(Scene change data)
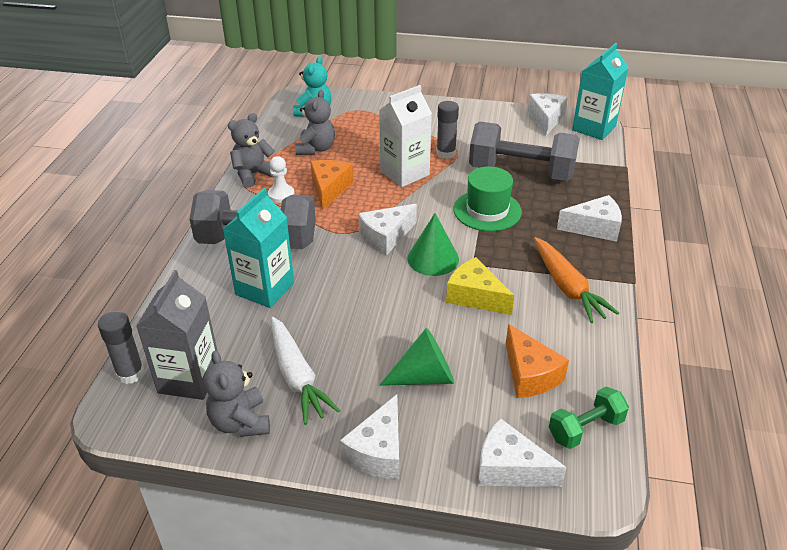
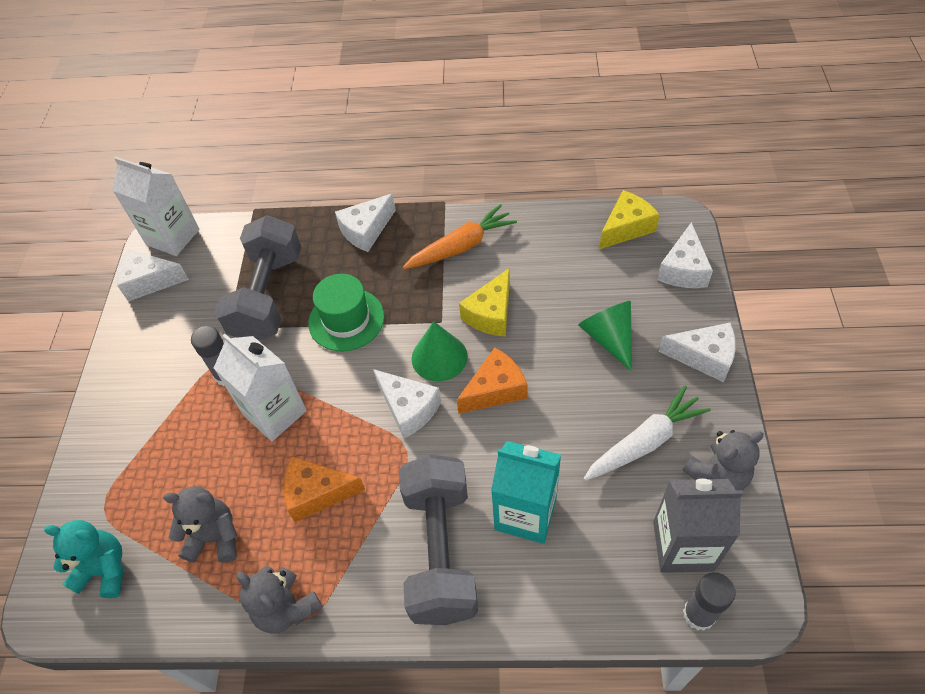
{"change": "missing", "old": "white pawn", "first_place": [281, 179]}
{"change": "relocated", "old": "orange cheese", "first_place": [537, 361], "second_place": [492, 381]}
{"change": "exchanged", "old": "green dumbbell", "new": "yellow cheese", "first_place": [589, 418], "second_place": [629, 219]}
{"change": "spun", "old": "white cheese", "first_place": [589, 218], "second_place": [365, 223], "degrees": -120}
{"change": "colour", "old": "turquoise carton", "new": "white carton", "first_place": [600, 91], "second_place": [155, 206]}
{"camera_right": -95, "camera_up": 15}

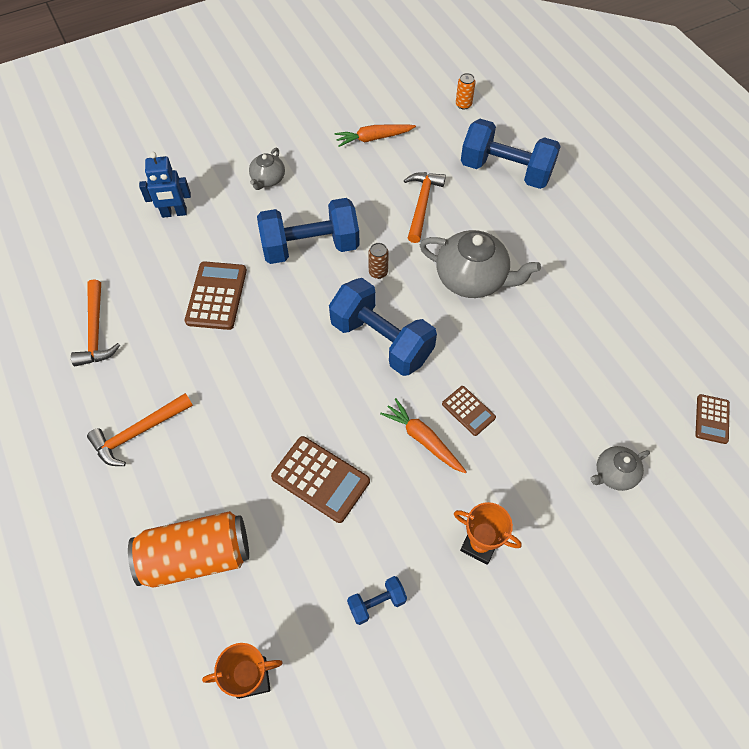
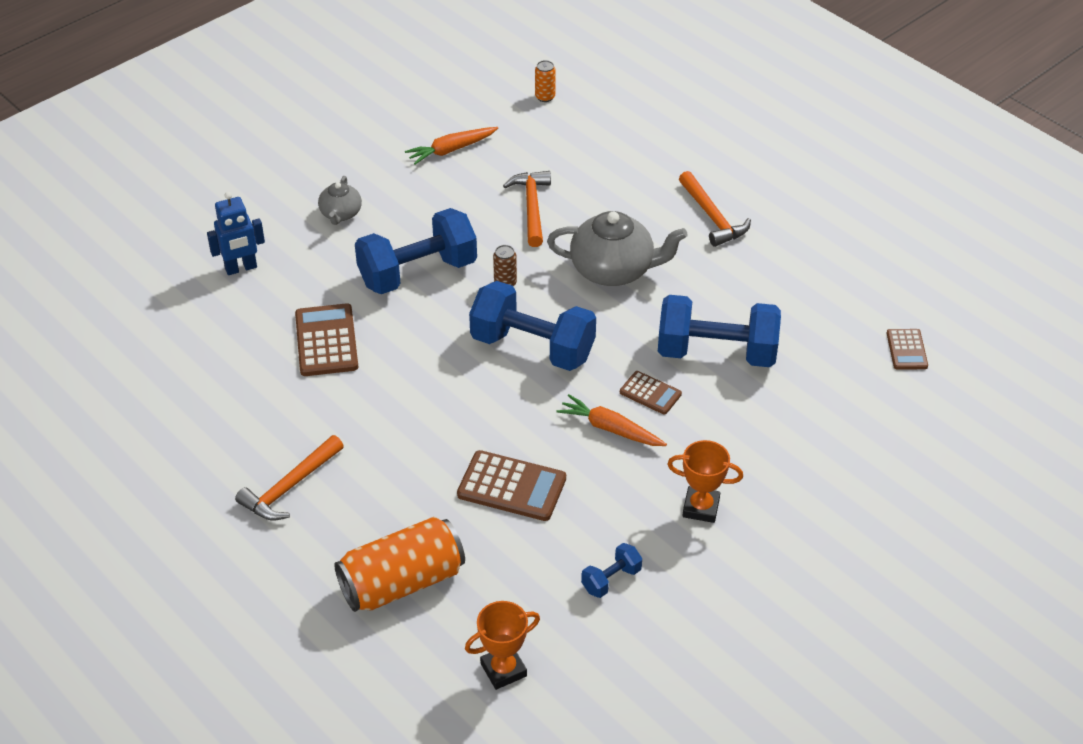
{"change": "relocated", "old": "orange hammer", "first_place": [95, 322], "second_place": [715, 209]}
{"change": "relocated", "old": "blue dumbbell", "first_place": [511, 154], "second_place": [719, 331]}
{"change": "missing", "old": "grey teapot", "first_place": [620, 468]}
{"camera_right": -15, "camera_up": -15}

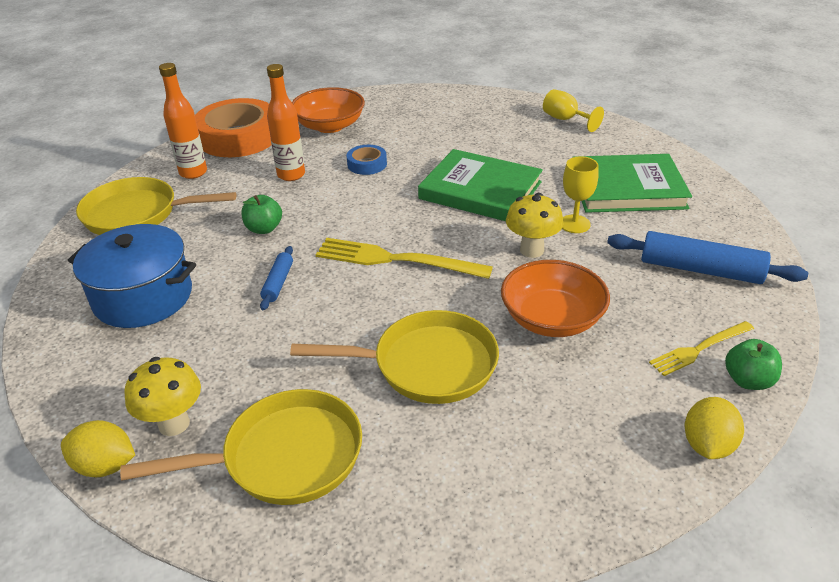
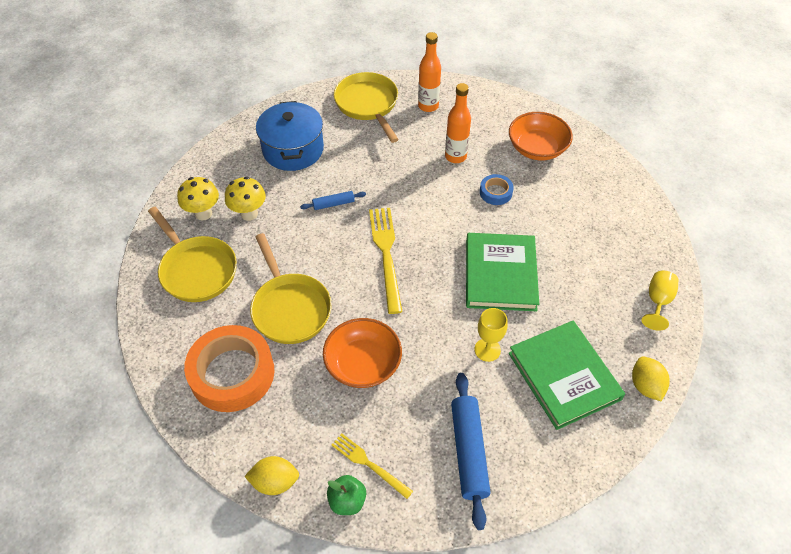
{"change": "relocated", "old": "yellow lemon", "first_place": [98, 448], "second_place": [651, 379]}
{"change": "relocated", "old": "orange tape", "first_place": [233, 127], "second_place": [229, 368]}
{"change": "missing", "old": "green apple", "first_place": [261, 214]}
{"change": "relocated", "old": "yellow mushroom", "first_place": [535, 225], "second_place": [245, 198]}
{"camera_right": 65, "camera_up": 15}

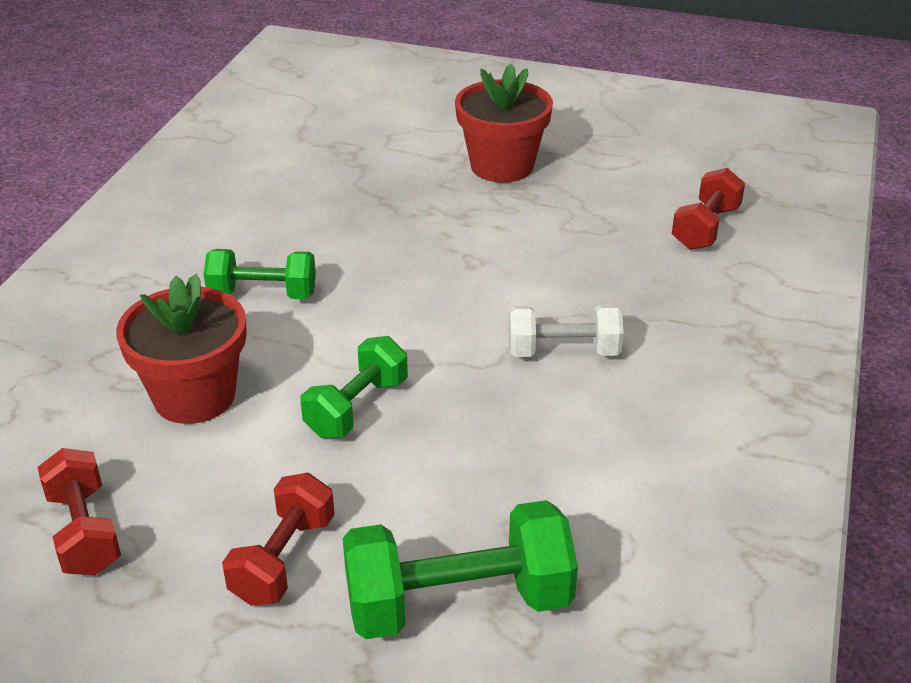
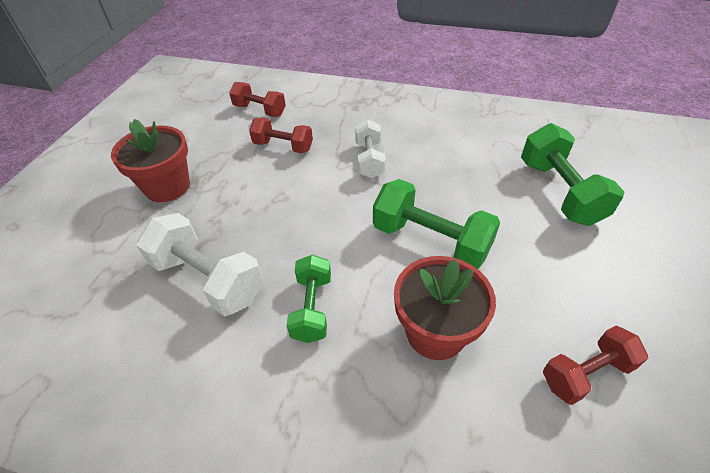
{"change": "relocated", "old": "red dumbbell", "first_place": [278, 539], "second_place": [281, 135]}
{"change": "size", "old": "green dumbbell", "first_place": [354, 387], "second_place": [436, 224], "factor": 1.57}
{"change": "appeared", "new": "white dumbbell", "second_place": [199, 264]}
{"camera_right": -90, "camera_up": 10}

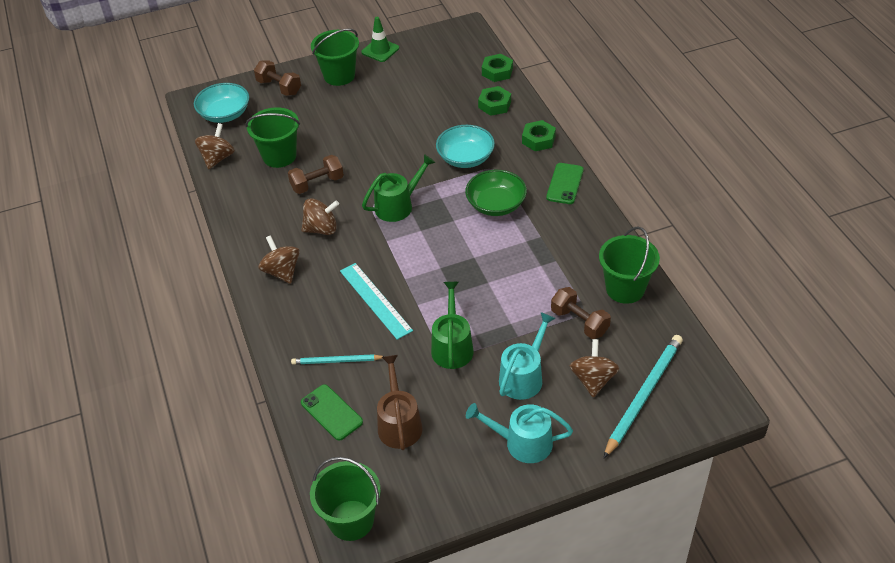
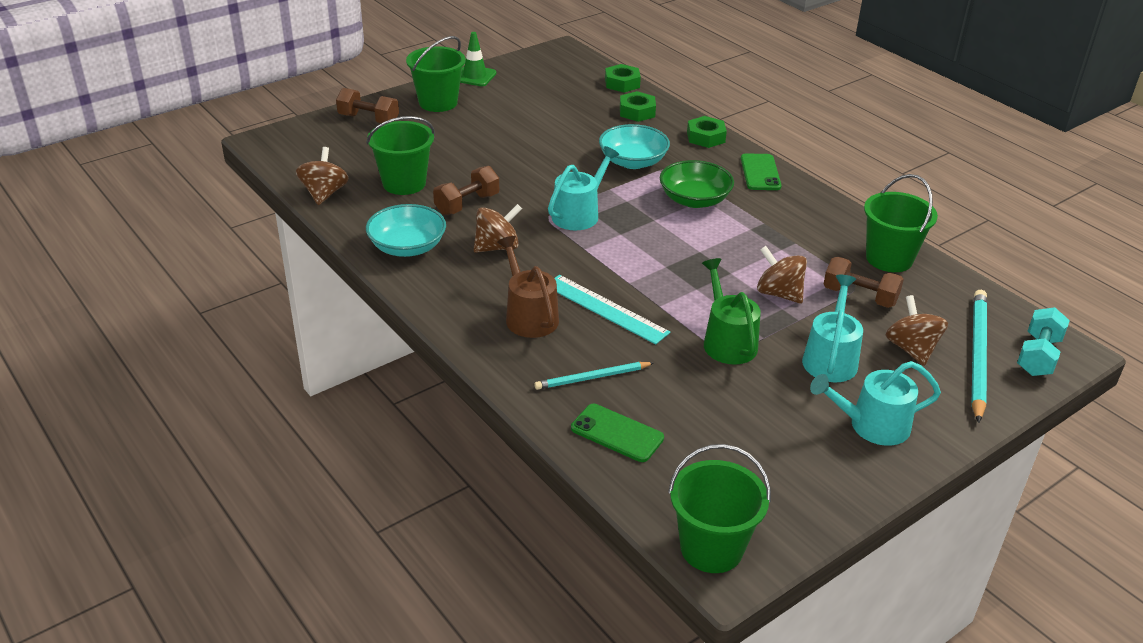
{"change": "relocated", "old": "turquoise bowl", "first_place": [221, 103], "second_place": [406, 230]}
{"change": "relocated", "old": "brown spinning top", "first_place": [279, 259], "second_place": [782, 275]}
{"change": "colour", "old": "green watering can", "new": "turquoise watering can", "first_place": [398, 188], "second_place": [583, 188]}
{"change": "relocated", "old": "brown watering can", "first_place": [400, 402], "second_place": [528, 287]}
{"change": "appeared", "new": "turquoise dumbbell", "second_place": [1043, 341]}
{"camera_right": -20, "camera_up": -10}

• **Task details**:
Make an exact copy of the data above, pictures excluded.

• **Solution to this exercise**:
{"change": "missing", "old": "white pawn", "first_place": [281, 179]}
{"change": "relocated", "old": "orange cheese", "first_place": [537, 361], "second_place": [492, 381]}
{"change": "exchanged", "old": "green dumbbell", "new": "yellow cheese", "first_place": [589, 418], "second_place": [629, 219]}
{"change": "spun", "old": "white cheese", "first_place": [589, 218], "second_place": [365, 223], "degrees": -120}
{"change": "colour", "old": "turquoise carton", "new": "white carton", "first_place": [600, 91], "second_place": [155, 206]}
{"camera_right": -95, "camera_up": 15}

{"change": "relocated", "old": "orange hammer", "first_place": [95, 322], "second_place": [715, 209]}
{"change": "relocated", "old": "blue dumbbell", "first_place": [511, 154], "second_place": [719, 331]}
{"change": "missing", "old": "grey teapot", "first_place": [620, 468]}
{"camera_right": -15, "camera_up": -15}

{"change": "relocated", "old": "yellow lemon", "first_place": [98, 448], "second_place": [651, 379]}
{"change": "relocated", "old": "orange tape", "first_place": [233, 127], "second_place": [229, 368]}
{"change": "missing", "old": "green apple", "first_place": [261, 214]}
{"change": "relocated", "old": "yellow mushroom", "first_place": [535, 225], "second_place": [245, 198]}
{"camera_right": 65, "camera_up": 15}

{"change": "relocated", "old": "red dumbbell", "first_place": [278, 539], "second_place": [281, 135]}
{"change": "size", "old": "green dumbbell", "first_place": [354, 387], "second_place": [436, 224], "factor": 1.57}
{"change": "appeared", "new": "white dumbbell", "second_place": [199, 264]}
{"camera_right": -90, "camera_up": 10}

{"change": "relocated", "old": "turquoise bowl", "first_place": [221, 103], "second_place": [406, 230]}
{"change": "relocated", "old": "brown spinning top", "first_place": [279, 259], "second_place": [782, 275]}
{"change": "colour", "old": "green watering can", "new": "turquoise watering can", "first_place": [398, 188], "second_place": [583, 188]}
{"change": "relocated", "old": "brown watering can", "first_place": [400, 402], "second_place": [528, 287]}
{"change": "appeared", "new": "turquoise dumbbell", "second_place": [1043, 341]}
{"camera_right": -20, "camera_up": -10}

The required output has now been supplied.